▶ [Assignment]
The reply should be a single number: the count of lines below that contain the word "MATRIX".

==================================================

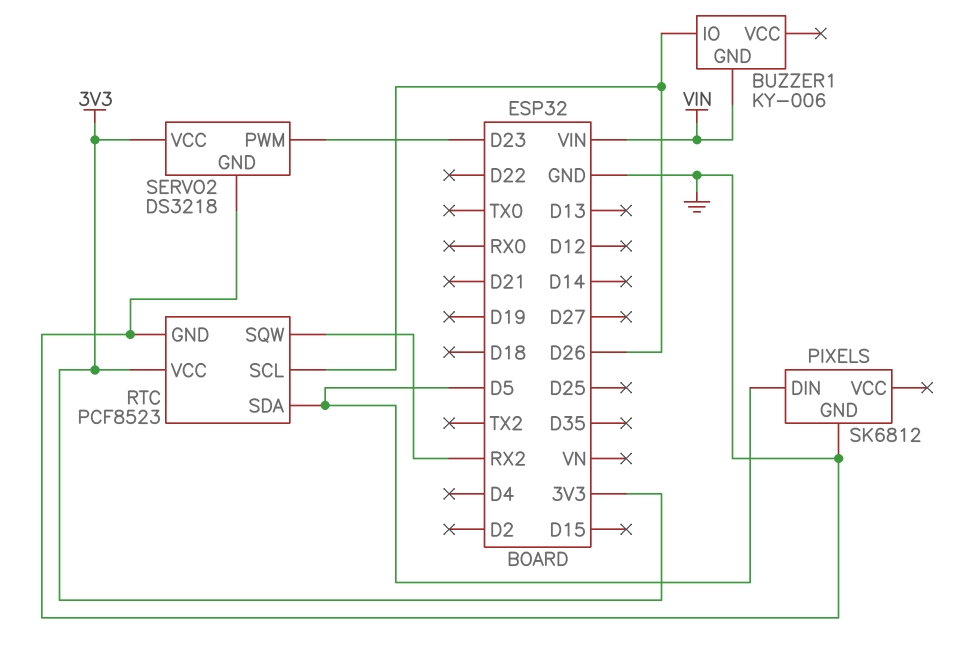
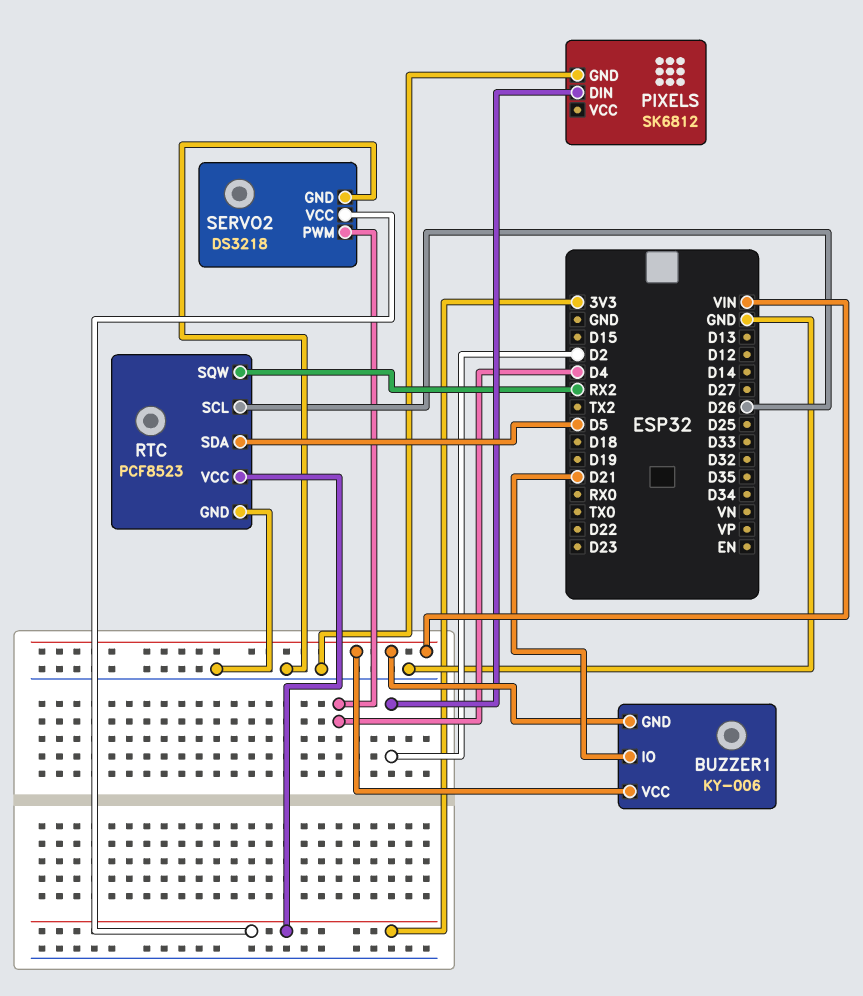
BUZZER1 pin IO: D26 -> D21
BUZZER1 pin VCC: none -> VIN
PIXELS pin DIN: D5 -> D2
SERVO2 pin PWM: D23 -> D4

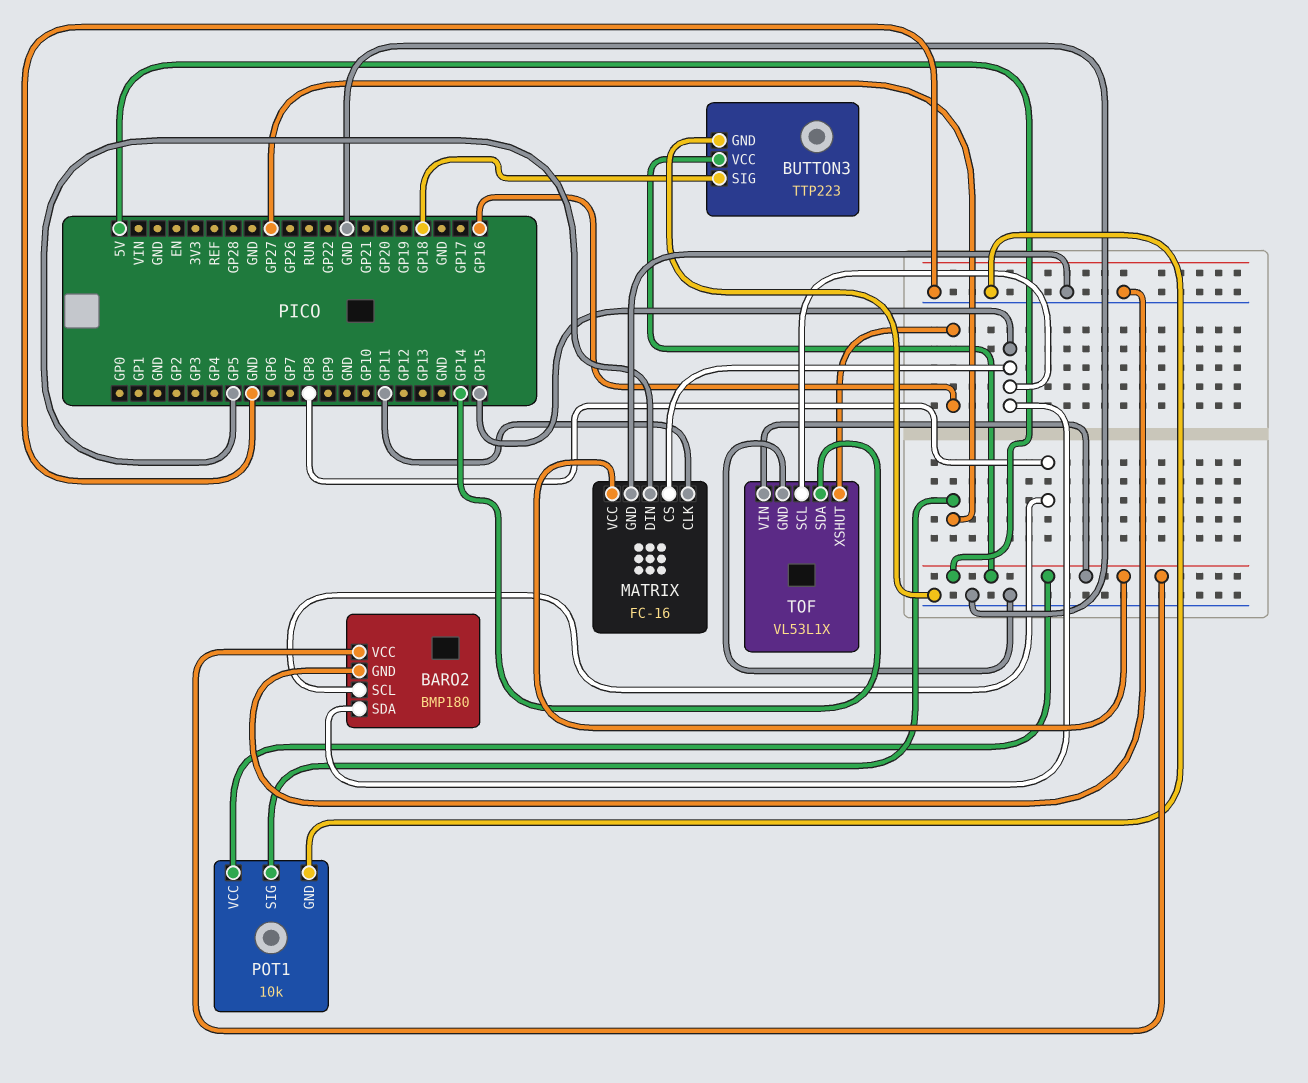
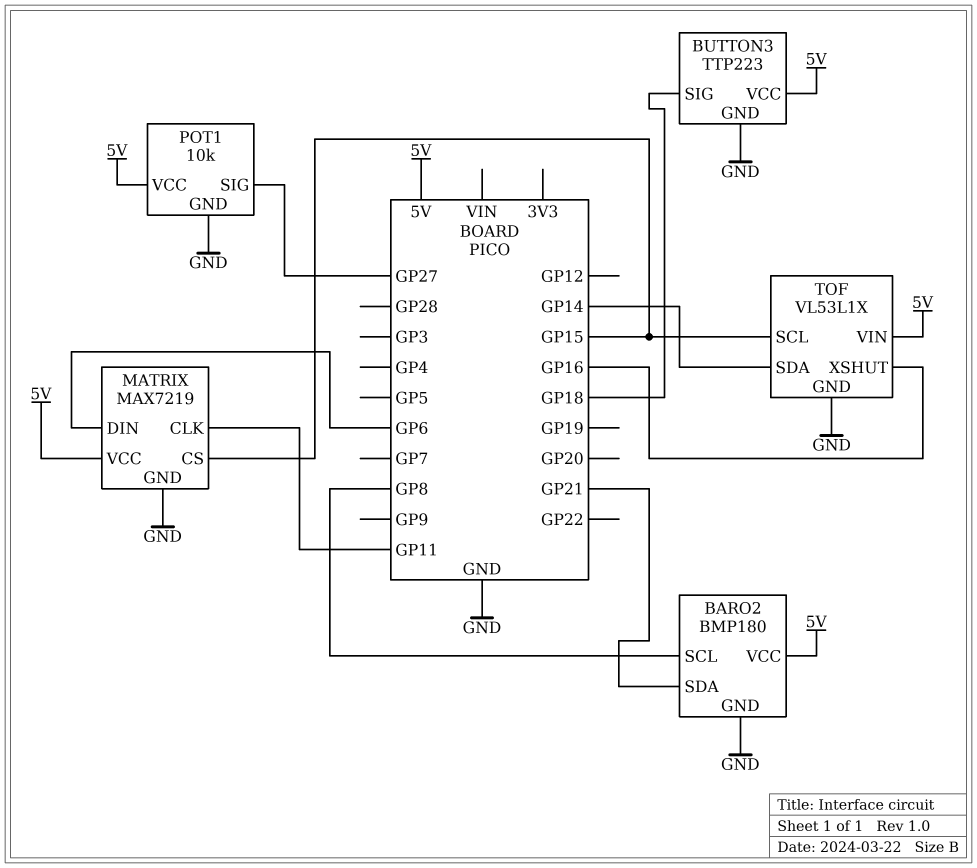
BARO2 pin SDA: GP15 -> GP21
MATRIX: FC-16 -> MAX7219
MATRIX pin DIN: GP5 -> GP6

==================================================

▶ [Result below]
2